=== Begin Enclosure ===

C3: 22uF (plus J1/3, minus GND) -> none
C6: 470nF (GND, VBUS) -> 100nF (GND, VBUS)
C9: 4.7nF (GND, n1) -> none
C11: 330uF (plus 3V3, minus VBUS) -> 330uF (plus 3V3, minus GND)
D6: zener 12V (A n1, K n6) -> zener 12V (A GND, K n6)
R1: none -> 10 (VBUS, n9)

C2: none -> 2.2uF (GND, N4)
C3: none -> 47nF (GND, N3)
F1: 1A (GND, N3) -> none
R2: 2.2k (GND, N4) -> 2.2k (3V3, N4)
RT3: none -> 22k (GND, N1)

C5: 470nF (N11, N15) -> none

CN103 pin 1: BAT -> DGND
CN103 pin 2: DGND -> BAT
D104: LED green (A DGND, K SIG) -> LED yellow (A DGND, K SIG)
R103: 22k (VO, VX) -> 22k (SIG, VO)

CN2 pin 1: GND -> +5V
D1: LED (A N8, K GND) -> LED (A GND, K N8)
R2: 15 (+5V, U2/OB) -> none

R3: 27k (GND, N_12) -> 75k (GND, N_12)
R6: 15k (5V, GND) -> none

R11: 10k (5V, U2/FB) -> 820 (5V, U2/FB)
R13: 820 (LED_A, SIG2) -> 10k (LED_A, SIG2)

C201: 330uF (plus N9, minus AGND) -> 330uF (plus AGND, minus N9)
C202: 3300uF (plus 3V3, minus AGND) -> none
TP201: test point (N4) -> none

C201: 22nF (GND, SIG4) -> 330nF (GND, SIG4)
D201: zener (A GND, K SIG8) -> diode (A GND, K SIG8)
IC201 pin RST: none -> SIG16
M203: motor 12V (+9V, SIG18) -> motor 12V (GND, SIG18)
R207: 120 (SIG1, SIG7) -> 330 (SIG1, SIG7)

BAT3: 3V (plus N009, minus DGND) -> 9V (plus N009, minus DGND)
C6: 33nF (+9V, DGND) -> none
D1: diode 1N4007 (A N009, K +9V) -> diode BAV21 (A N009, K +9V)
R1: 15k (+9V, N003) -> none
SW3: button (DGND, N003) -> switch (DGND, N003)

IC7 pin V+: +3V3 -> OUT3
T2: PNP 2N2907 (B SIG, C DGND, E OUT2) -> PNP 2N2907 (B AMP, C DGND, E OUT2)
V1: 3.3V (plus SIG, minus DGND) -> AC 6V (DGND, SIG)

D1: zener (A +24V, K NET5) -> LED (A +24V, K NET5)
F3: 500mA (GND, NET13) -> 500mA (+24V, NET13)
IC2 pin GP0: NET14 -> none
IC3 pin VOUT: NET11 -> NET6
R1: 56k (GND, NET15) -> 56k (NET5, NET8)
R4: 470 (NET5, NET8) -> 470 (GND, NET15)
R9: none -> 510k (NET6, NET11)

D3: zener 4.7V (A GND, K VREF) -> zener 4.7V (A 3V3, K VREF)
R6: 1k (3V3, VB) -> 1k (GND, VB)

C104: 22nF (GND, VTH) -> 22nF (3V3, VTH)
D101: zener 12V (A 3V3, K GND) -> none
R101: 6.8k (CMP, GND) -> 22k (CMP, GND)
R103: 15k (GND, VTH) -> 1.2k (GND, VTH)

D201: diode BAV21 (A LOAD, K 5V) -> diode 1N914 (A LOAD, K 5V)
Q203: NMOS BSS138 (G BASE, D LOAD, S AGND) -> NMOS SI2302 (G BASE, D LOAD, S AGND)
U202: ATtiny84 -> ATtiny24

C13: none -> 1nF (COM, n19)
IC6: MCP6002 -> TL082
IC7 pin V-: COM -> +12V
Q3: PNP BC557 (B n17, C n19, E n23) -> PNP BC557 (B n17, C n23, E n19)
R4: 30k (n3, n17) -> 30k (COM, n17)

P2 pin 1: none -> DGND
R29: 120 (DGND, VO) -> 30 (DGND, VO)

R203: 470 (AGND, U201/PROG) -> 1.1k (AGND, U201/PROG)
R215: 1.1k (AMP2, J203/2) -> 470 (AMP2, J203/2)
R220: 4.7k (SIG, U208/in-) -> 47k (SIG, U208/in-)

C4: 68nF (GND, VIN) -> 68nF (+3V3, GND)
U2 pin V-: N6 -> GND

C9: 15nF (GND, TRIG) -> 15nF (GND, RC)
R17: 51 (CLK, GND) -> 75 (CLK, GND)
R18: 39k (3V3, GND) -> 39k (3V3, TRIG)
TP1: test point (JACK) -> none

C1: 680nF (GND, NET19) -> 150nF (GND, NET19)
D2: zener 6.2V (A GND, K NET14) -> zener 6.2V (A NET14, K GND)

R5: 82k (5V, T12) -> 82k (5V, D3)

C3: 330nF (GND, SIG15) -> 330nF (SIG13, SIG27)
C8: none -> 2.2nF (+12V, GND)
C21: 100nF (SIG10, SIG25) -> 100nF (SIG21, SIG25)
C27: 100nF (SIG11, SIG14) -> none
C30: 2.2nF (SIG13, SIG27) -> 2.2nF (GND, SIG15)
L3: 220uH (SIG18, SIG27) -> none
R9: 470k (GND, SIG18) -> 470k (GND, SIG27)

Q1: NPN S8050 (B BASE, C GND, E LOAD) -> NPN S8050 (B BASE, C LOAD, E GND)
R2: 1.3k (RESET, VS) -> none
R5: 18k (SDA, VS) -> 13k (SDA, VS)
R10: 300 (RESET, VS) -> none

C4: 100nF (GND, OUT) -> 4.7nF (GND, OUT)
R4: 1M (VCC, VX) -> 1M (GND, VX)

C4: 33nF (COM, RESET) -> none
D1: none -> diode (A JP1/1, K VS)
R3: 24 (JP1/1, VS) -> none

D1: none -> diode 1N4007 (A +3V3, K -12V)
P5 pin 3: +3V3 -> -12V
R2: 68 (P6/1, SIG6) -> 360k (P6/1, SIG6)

=== End Enclosure ===

[REQUIREMENT]:
Repeat exactly the lines of the listing above, from the one with "F1: 1A (GND, N3) -> none" down to the one with "SW3: button (DGND, N003)"; both of those lines belong in the range.

[RESULT OF THE EXERCISE]:
F1: 1A (GND, N3) -> none
R2: 2.2k (GND, N4) -> 2.2k (3V3, N4)
RT3: none -> 22k (GND, N1)

C5: 470nF (N11, N15) -> none

CN103 pin 1: BAT -> DGND
CN103 pin 2: DGND -> BAT
D104: LED green (A DGND, K SIG) -> LED yellow (A DGND, K SIG)
R103: 22k (VO, VX) -> 22k (SIG, VO)

CN2 pin 1: GND -> +5V
D1: LED (A N8, K GND) -> LED (A GND, K N8)
R2: 15 (+5V, U2/OB) -> none

R3: 27k (GND, N_12) -> 75k (GND, N_12)
R6: 15k (5V, GND) -> none

R11: 10k (5V, U2/FB) -> 820 (5V, U2/FB)
R13: 820 (LED_A, SIG2) -> 10k (LED_A, SIG2)

C201: 330uF (plus N9, minus AGND) -> 330uF (plus AGND, minus N9)
C202: 3300uF (plus 3V3, minus AGND) -> none
TP201: test point (N4) -> none

C201: 22nF (GND, SIG4) -> 330nF (GND, SIG4)
D201: zener (A GND, K SIG8) -> diode (A GND, K SIG8)
IC201 pin RST: none -> SIG16
M203: motor 12V (+9V, SIG18) -> motor 12V (GND, SIG18)
R207: 120 (SIG1, SIG7) -> 330 (SIG1, SIG7)

BAT3: 3V (plus N009, minus DGND) -> 9V (plus N009, minus DGND)
C6: 33nF (+9V, DGND) -> none
D1: diode 1N4007 (A N009, K +9V) -> diode BAV21 (A N009, K +9V)
R1: 15k (+9V, N003) -> none
SW3: button (DGND, N003) -> switch (DGND, N003)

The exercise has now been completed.